• Task prompt: The data must be reproduced verbatim; images are to be omitted.

[Object transformation records]
-=-=-=-=-

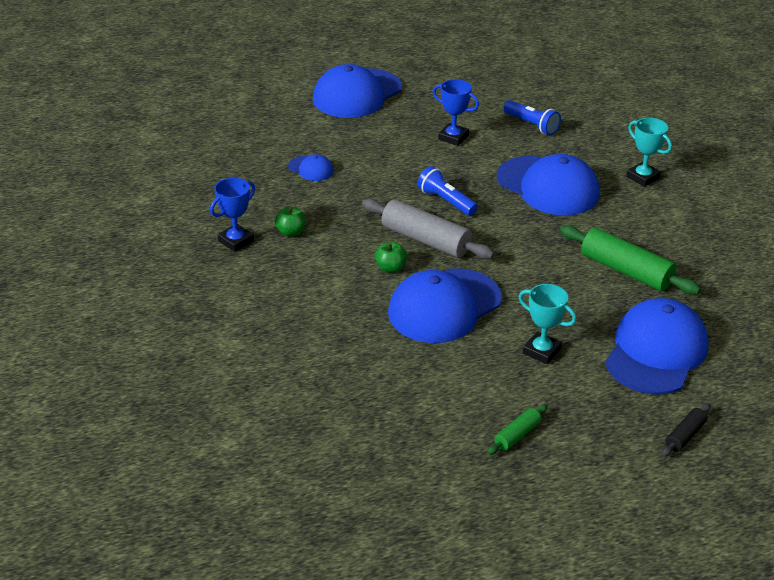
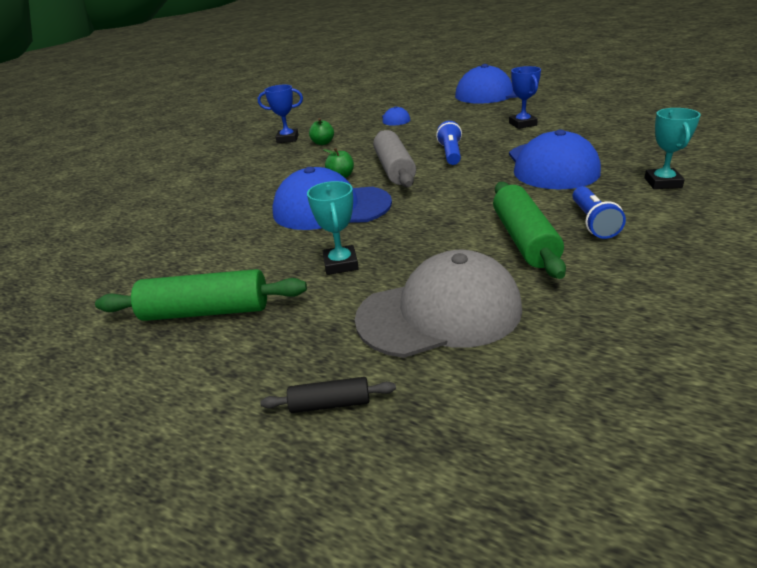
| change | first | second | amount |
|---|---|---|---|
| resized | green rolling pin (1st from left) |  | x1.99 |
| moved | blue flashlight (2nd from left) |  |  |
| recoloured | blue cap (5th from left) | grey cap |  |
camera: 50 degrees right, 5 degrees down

-=-=-=-=-

• Task solution:
| change | first | second | amount |
|---|---|---|---|
| resized | green rolling pin (1st from left) |  | x1.99 |
| moved | blue flashlight (2nd from left) |  |  |
| recoloured | blue cap (5th from left) | grey cap |  |
camera: 50 degrees right, 5 degrees down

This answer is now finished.